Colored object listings
-------------------------

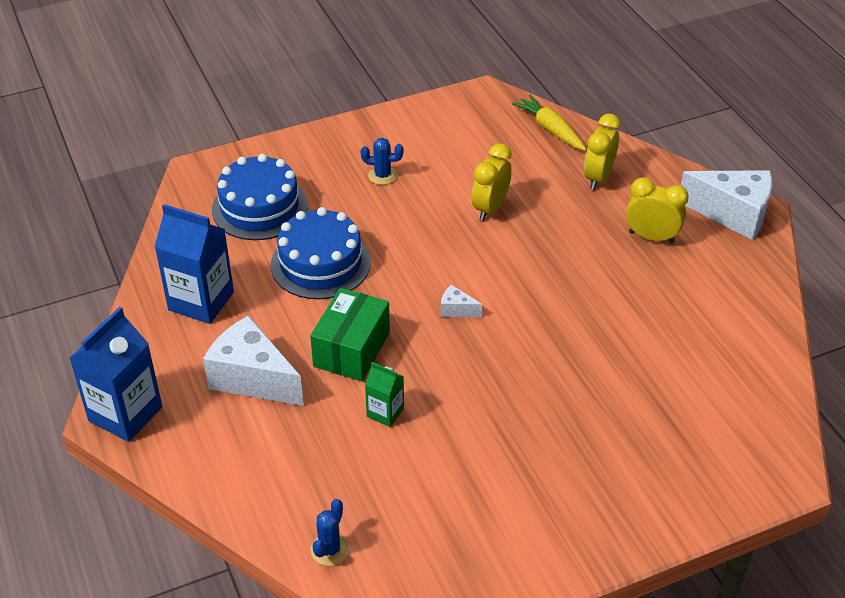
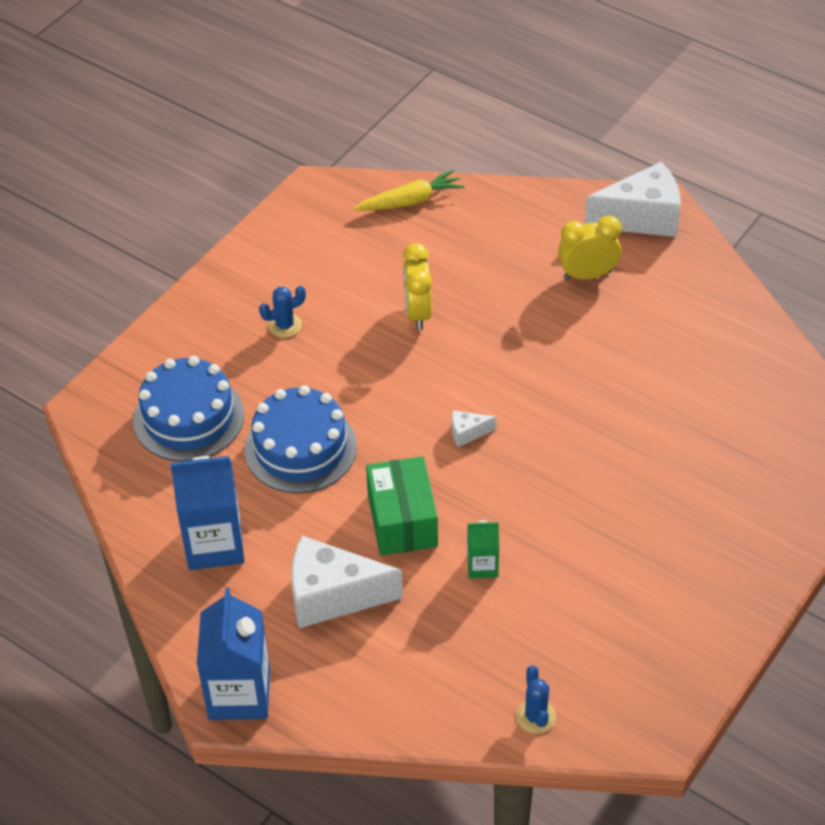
camera: 30 degrees left, 5 degrees up
yellow carrot [512,94,587,151] -> yellow carrot turned 135 degrees clockwise [353,169,465,211]
yellow clock [584,114,621,190] -> none

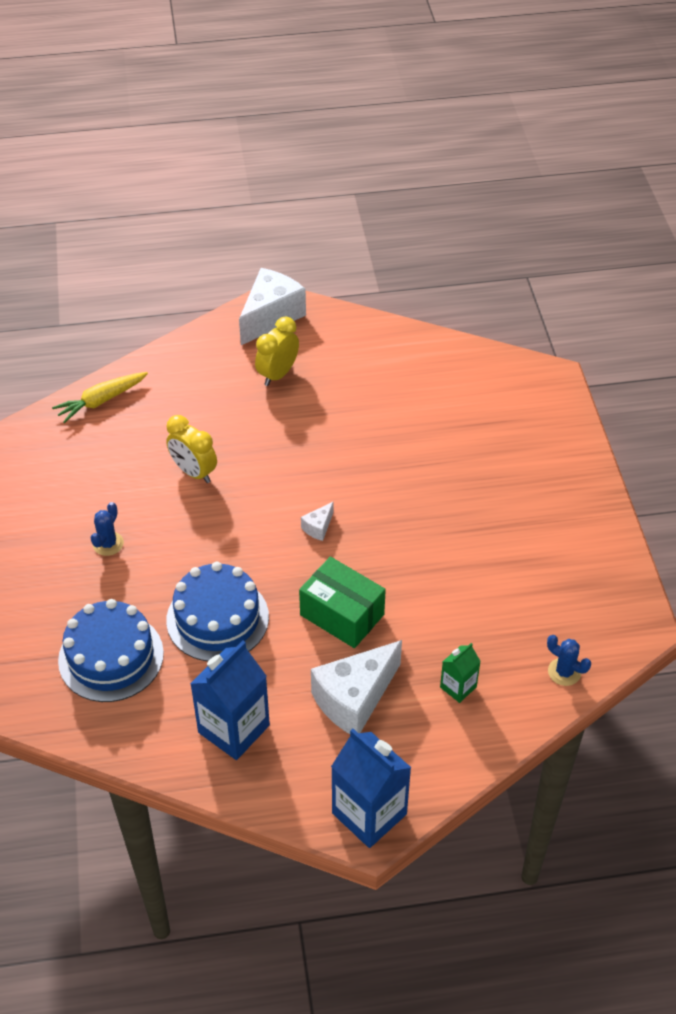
camera: 45 degrees left, 0 degrees up
yellow carrot [353,169,465,211] -> yellow carrot turned 150 degrees counterclockwise [52,372,148,423]
green carton [467,520,499,578] -> green carton moved to [440,643,481,703]

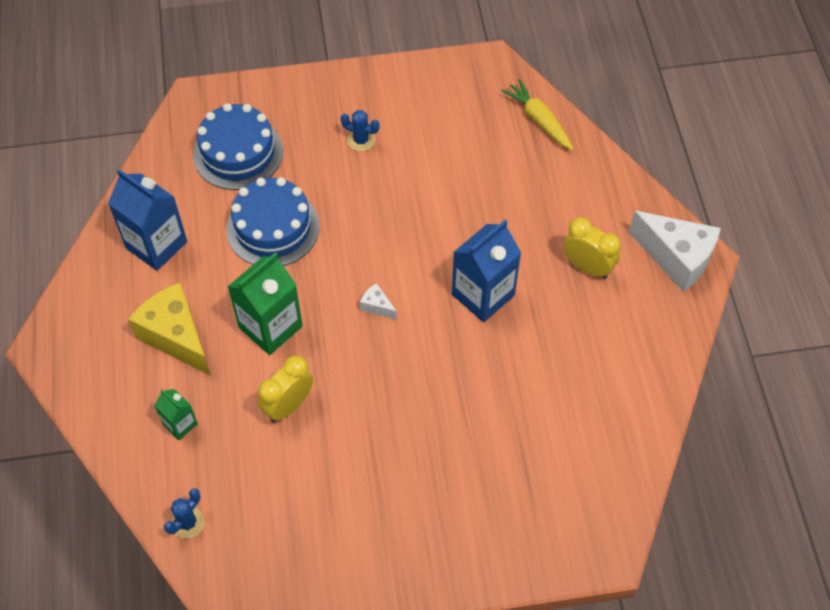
camera: 90 degrees right, 10 degrees up
yellow clock [166,415,217,483] -> yellow clock moved to [258,355,313,422]
green box [299,557,386,648] -> green carton [227,252,303,355]
white cheese [311,640,402,734] -> yellow cheese [128,283,211,375]
blue carton [331,729,411,848] -> blue carton moved to [452,220,521,322]

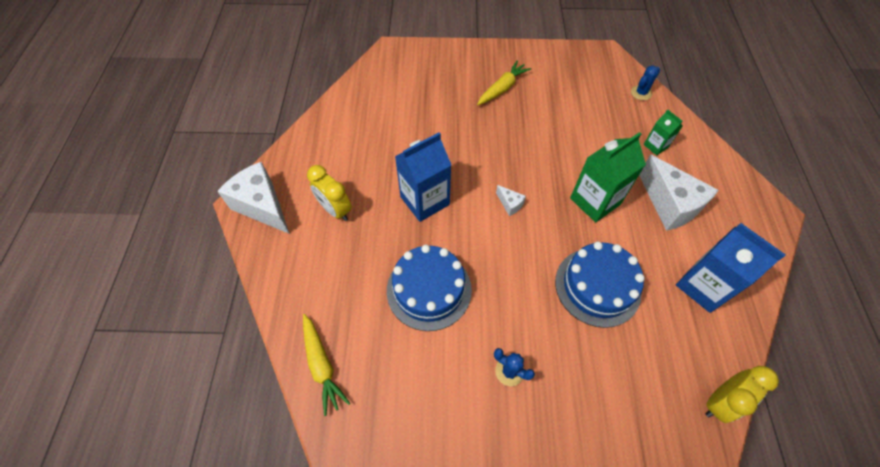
camera: 170 degrees left, 0 degrees up
yellow cheese [128,283,211,375] -> white cheese [639,155,719,231]
blue cake [193,103,283,190] -> blue cake moved to [387,245,472,331]
yellow clock [258,355,313,422] -> yellow clock moved to [705,366,779,423]
none -> yellow carrot [477,60,531,105]

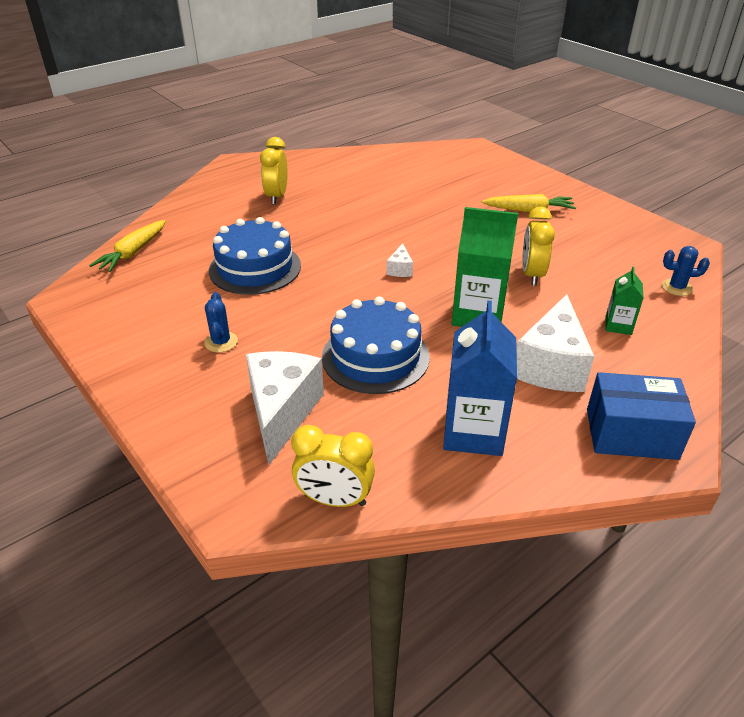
camera: 50 degrees right, 20 degrees down
white cheese [217,162,290,234] -> white cheese moved to [246,351,324,465]
blue carton [395,132,451,222] -> none
none -> yellow clock [522,207,555,286]
none -> blue box [587,372,696,460]

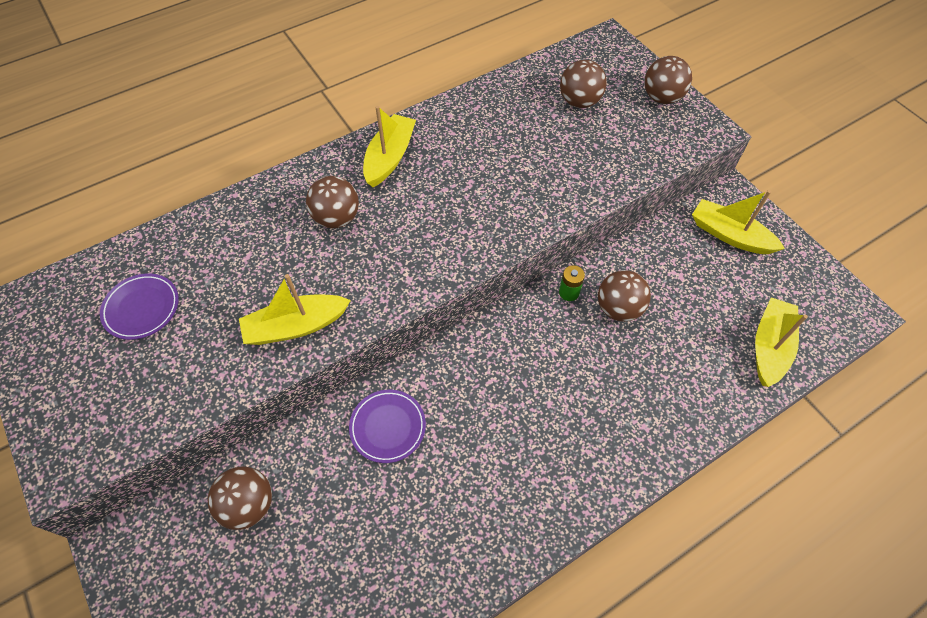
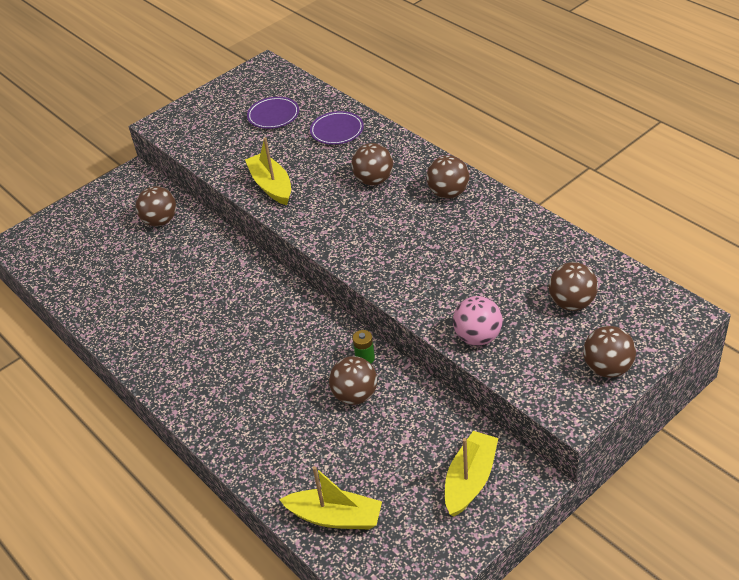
camera: 85 degrees right, 15 degrees down
purple plate [349,390,426,463] -> purple plate moved to [310,111,364,145]
yellow boat [363,106,416,187] -> brown ball [426,155,469,199]
none -> pink ball [453,296,503,346]

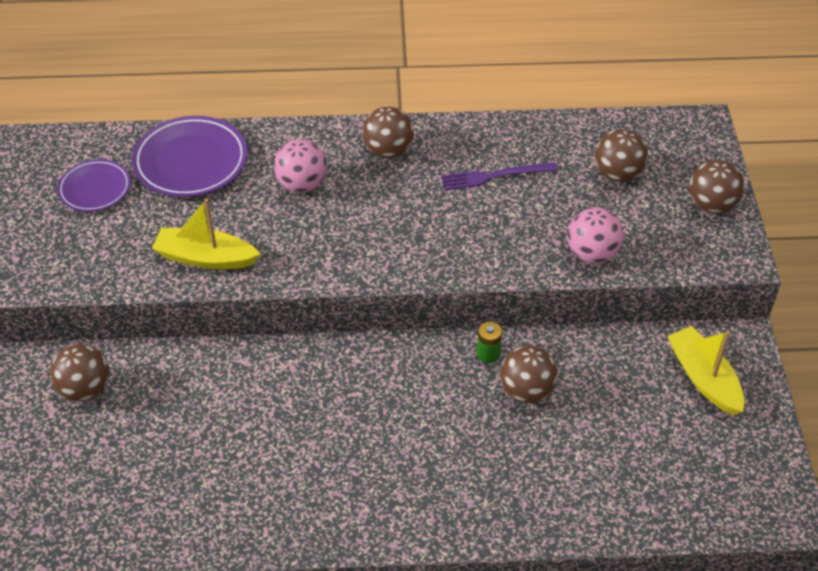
camera: 55 degrees left, 5 degrees up
yellow boat [279,466,382,529] -> none
purple plate [310,111,364,145] -> purple plate [132,116,247,197], size x1.61
brown ball [351,143,393,185] -> pink ball [274,139,327,193]
none -> purple fork [441,162,557,190]

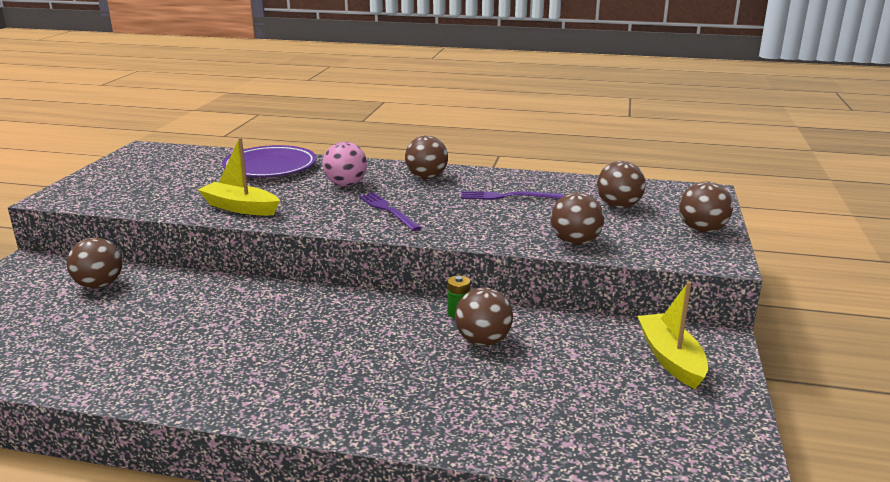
camera: 15 degrees right, 25 degrees down
purple plate [57,159,131,212] -> none
pink ball [568,208,624,264] -> brown ball [551,192,604,245]
none -> purple fork [359,192,422,231]

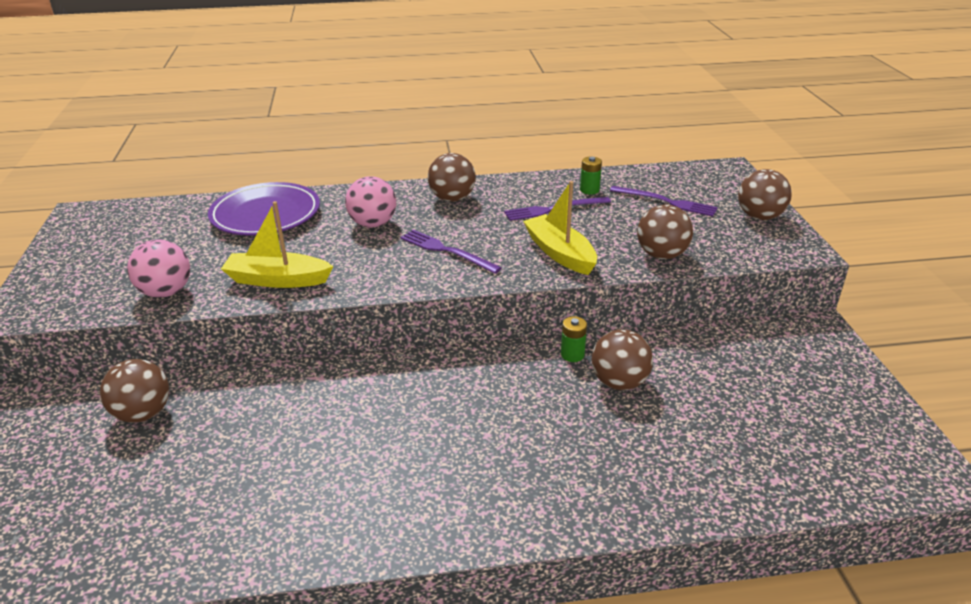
camera: 20 degrees left, 10 degrees up
brown ball [597,161,646,208] -> purple fork [610,186,718,217]
yellow boat [637,281,708,389] -> yellow boat moved to [523,181,597,275]
none -> pink ball [127,240,190,298]
none -> green battery [580,157,602,195]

-------------------------

Exercise description
Every record above needs to be repeated exactly; pictures are to be left out.

Task response
camera: 30 degrees left, 5 degrees up
yellow carrot [512,94,587,151] -> yellow carrot turned 135 degrees clockwise [353,169,465,211]
yellow clock [584,114,621,190] -> none

camera: 45 degrees left, 0 degrees up
yellow carrot [353,169,465,211] -> yellow carrot turned 150 degrees counterclockwise [52,372,148,423]
green carton [467,520,499,578] -> green carton moved to [440,643,481,703]

camera: 90 degrees right, 10 degrees up
yellow clock [166,415,217,483] -> yellow clock moved to [258,355,313,422]
green box [299,557,386,648] -> green carton [227,252,303,355]
white cheese [311,640,402,734] -> yellow cheese [128,283,211,375]
blue carton [331,729,411,848] -> blue carton moved to [452,220,521,322]

camera: 170 degrees left, 0 degrees up
yellow cheese [128,283,211,375] -> white cheese [639,155,719,231]
blue cake [193,103,283,190] -> blue cake moved to [387,245,472,331]
yellow clock [258,355,313,422] -> yellow clock moved to [705,366,779,423]
none -> yellow carrot [477,60,531,105]

camera: 50 degrees right, 20 degrees down
white cheese [217,162,290,234] -> white cheese moved to [246,351,324,465]
blue carton [395,132,451,222] -> none
none -> yellow clock [522,207,555,286]
none -> blue box [587,372,696,460]

camera: 85 degrees right, 15 degrees down
purple plate [349,390,426,463] -> purple plate moved to [310,111,364,145]
yellow boat [363,106,416,187] -> brown ball [426,155,469,199]
none -> pink ball [453,296,503,346]

camera: 55 degrees left, 5 degrees up
yellow boat [279,466,382,529] -> none
purple plate [310,111,364,145] -> purple plate [132,116,247,197], size x1.61
brown ball [351,143,393,185] -> pink ball [274,139,327,193]
none -> purple fork [441,162,557,190]

camera: 15 degrees right, 25 degrees down
purple plate [57,159,131,212] -> none
pink ball [568,208,624,264] -> brown ball [551,192,604,245]
none -> purple fork [359,192,422,231]

camera: 20 degrees left, 10 degrees up
brown ball [597,161,646,208] -> purple fork [610,186,718,217]
yellow boat [637,281,708,389] -> yellow boat moved to [523,181,597,275]
none -> pink ball [127,240,190,298]
none -> green battery [580,157,602,195]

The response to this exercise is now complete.